- **EXERCISE DETAILS**
The response should consist solely of the lines running from the line with "grey drum [303,308,379,388] -> none" to the end of the data, retyped exactly.

- **PROVIDED MATERIAL**
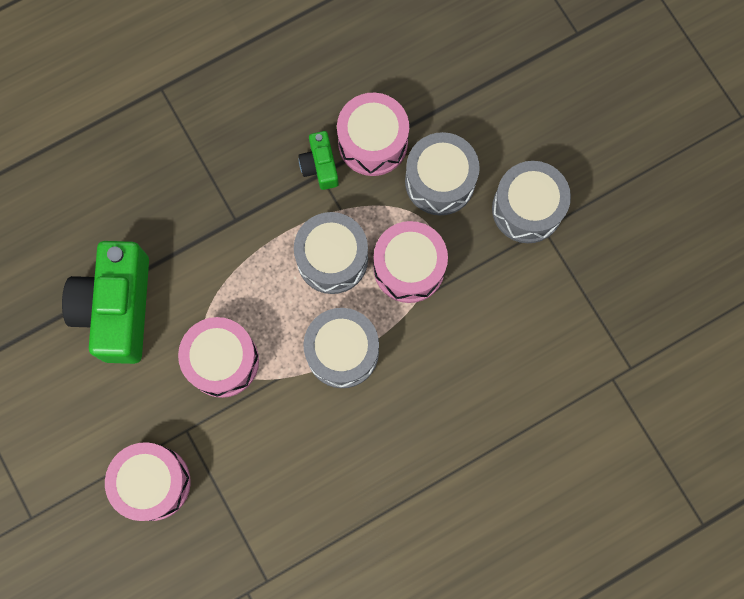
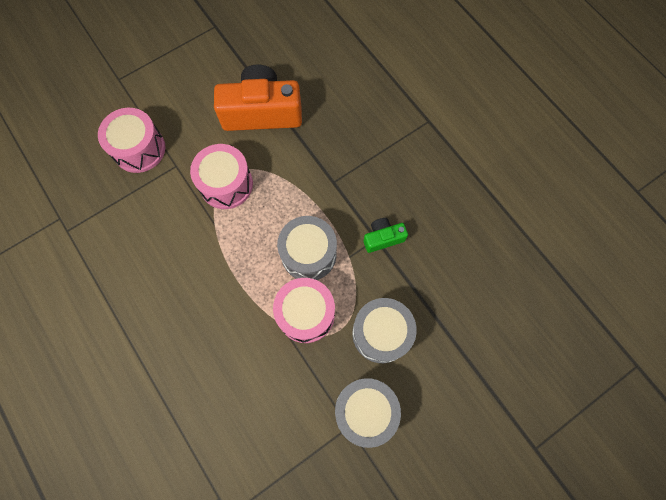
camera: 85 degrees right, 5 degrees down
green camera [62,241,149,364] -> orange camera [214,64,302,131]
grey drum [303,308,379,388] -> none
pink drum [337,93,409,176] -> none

- **YOUR RESPONSE**
grey drum [303,308,379,388] -> none
pink drum [337,93,409,176] -> none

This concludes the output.